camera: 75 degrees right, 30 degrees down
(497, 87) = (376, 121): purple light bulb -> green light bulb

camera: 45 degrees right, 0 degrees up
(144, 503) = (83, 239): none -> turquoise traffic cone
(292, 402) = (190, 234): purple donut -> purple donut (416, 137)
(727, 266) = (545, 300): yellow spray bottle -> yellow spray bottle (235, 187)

──────────

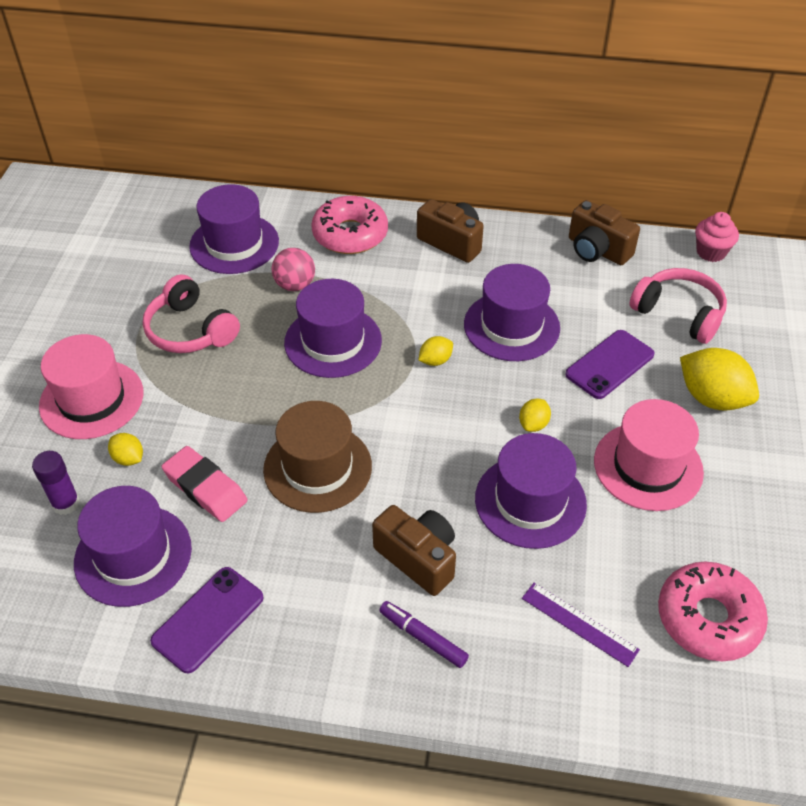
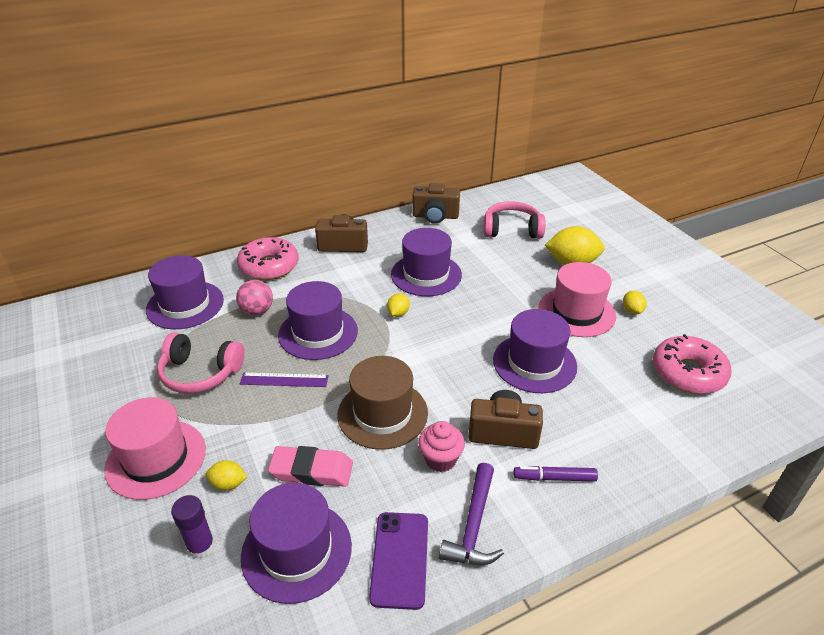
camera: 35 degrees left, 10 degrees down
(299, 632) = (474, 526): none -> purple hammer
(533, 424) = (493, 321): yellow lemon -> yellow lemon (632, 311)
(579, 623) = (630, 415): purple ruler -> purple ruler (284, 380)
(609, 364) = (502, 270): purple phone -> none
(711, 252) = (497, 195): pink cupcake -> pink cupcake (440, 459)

──────────

• BRIEF
Take the lines above from the one containing "(533, 424) = (493, 321): yellow" to the one containing "(711, 252) = (497, 195): pink" and retype them exactly, both ends included, with nothing added.

• COMPLETED EXERCISE
(533, 424) = (493, 321): yellow lemon -> yellow lemon (632, 311)
(579, 623) = (630, 415): purple ruler -> purple ruler (284, 380)
(609, 364) = (502, 270): purple phone -> none
(711, 252) = (497, 195): pink cupcake -> pink cupcake (440, 459)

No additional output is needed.